| Exercise aim |
Duplicate everything from the line containing "orange circle at (321, 212): moved 4 px down" down to the line containing "orange square at", including both of those lines.

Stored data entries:
_ _ _ _ _

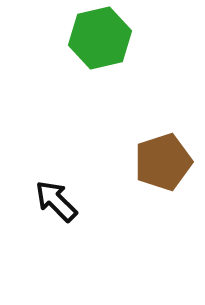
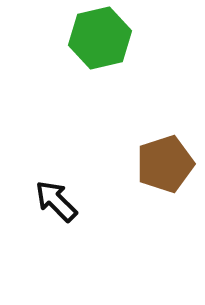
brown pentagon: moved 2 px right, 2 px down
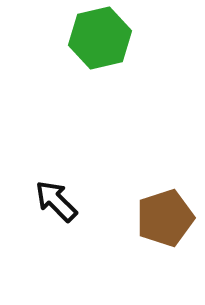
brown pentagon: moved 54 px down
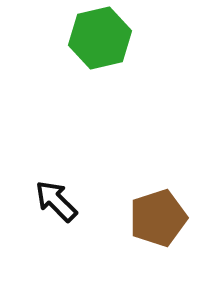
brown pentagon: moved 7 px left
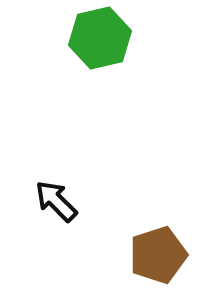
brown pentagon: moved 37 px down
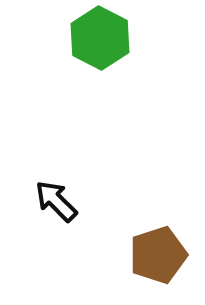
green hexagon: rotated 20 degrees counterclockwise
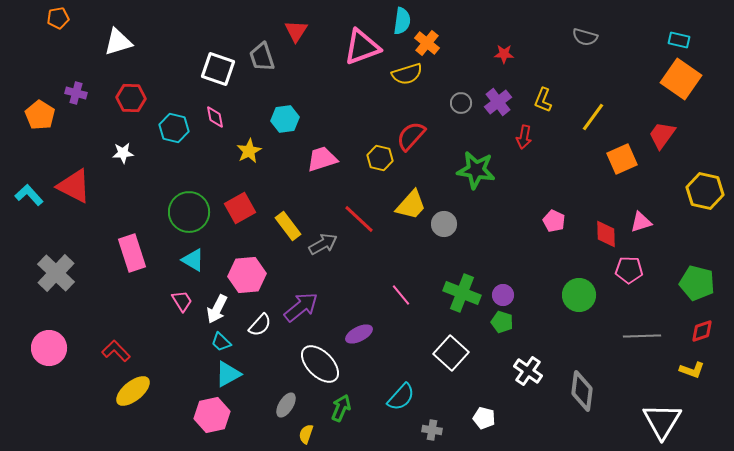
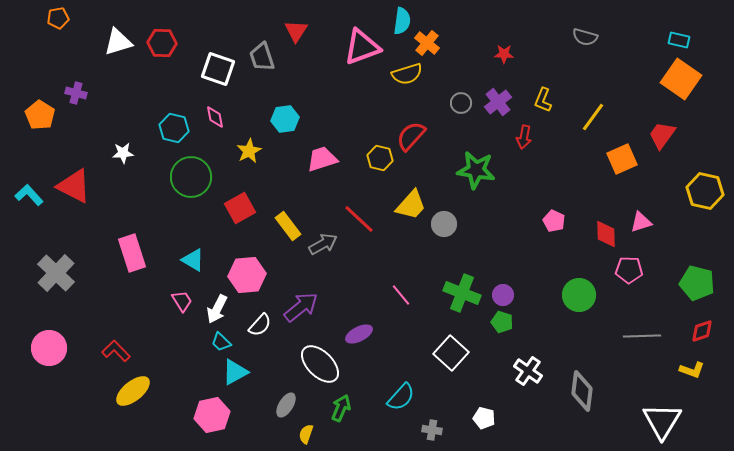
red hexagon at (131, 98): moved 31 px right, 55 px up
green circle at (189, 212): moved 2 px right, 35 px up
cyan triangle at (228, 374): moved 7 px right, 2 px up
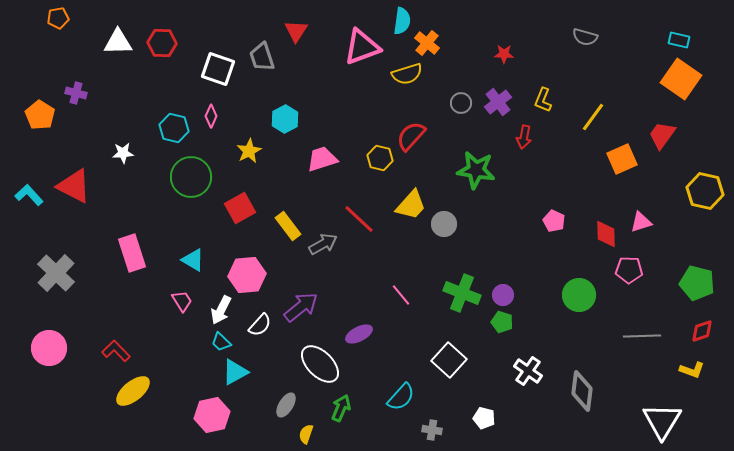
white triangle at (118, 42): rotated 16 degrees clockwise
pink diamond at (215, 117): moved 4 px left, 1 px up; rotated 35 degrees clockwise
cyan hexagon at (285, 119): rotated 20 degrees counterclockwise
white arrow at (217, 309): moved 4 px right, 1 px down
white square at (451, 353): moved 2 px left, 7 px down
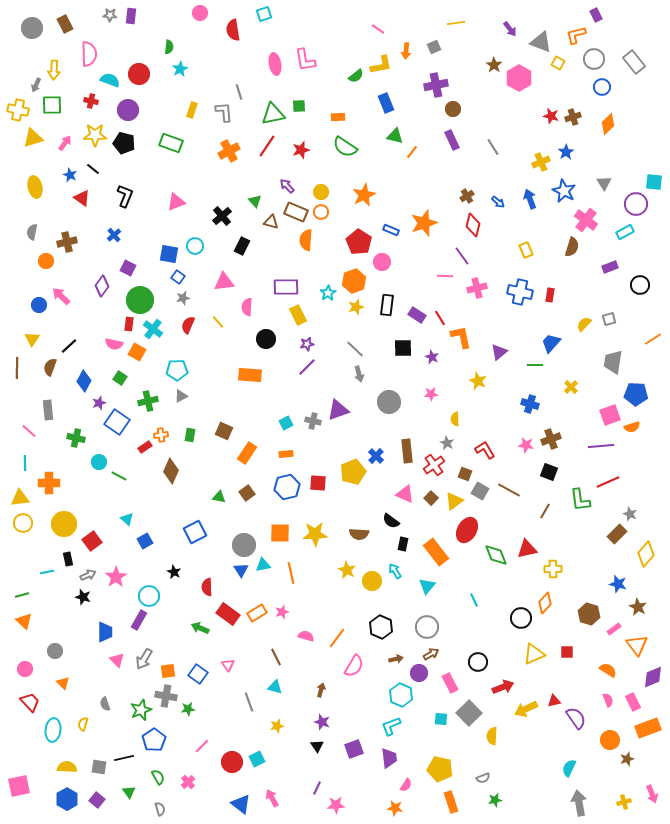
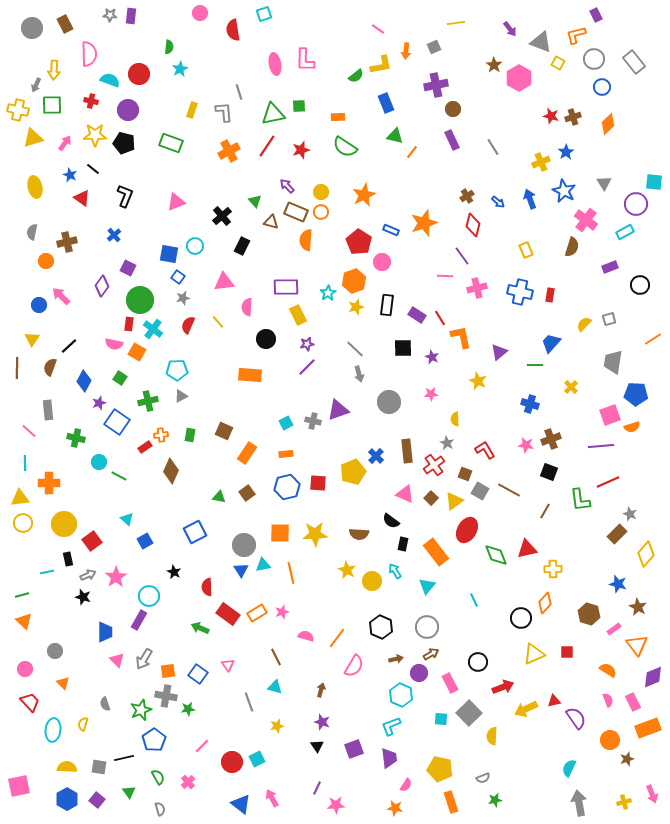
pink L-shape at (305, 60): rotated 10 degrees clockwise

_ _ _ _ _

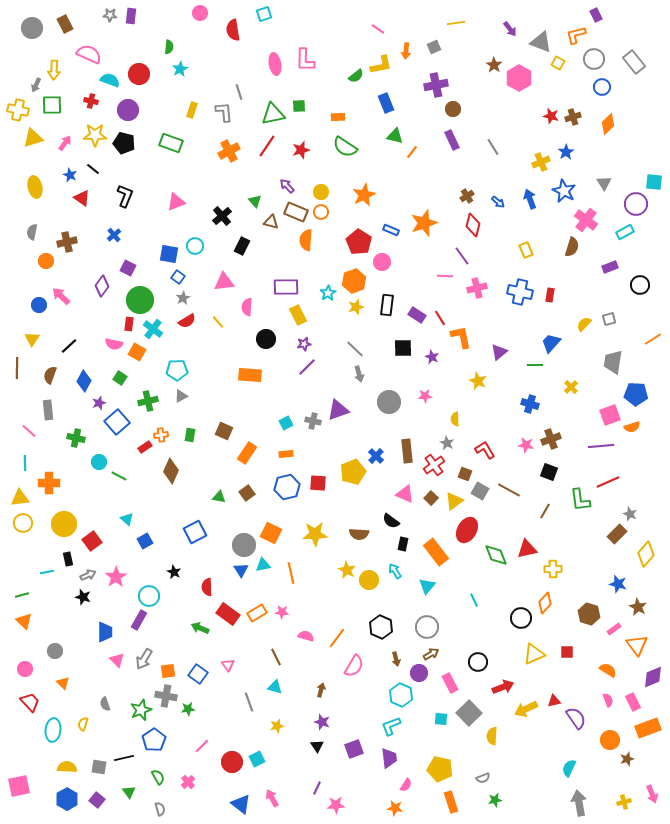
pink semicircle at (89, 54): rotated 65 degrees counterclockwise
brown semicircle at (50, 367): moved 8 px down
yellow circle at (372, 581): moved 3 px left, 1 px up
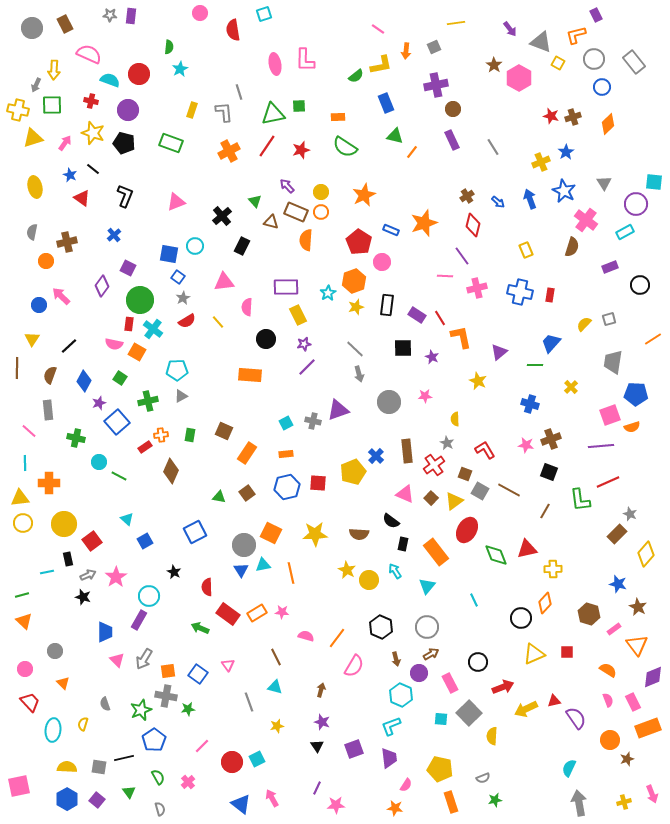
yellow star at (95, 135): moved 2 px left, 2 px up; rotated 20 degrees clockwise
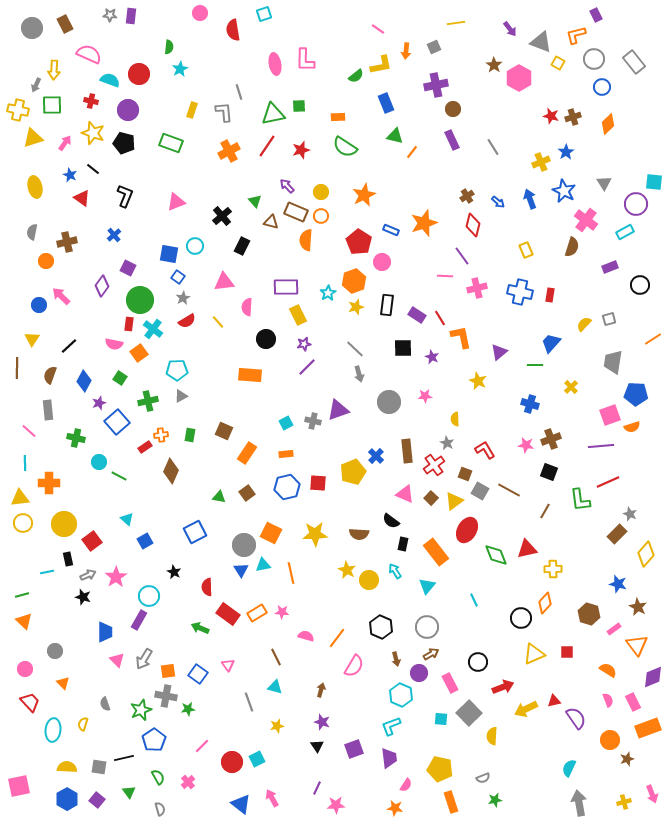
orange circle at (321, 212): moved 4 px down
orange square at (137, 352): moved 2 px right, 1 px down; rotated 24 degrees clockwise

_ _ _ _ _

| Answer to this problem |
orange circle at (321, 212): moved 4 px down
orange square at (137, 352): moved 2 px right, 1 px down; rotated 24 degrees clockwise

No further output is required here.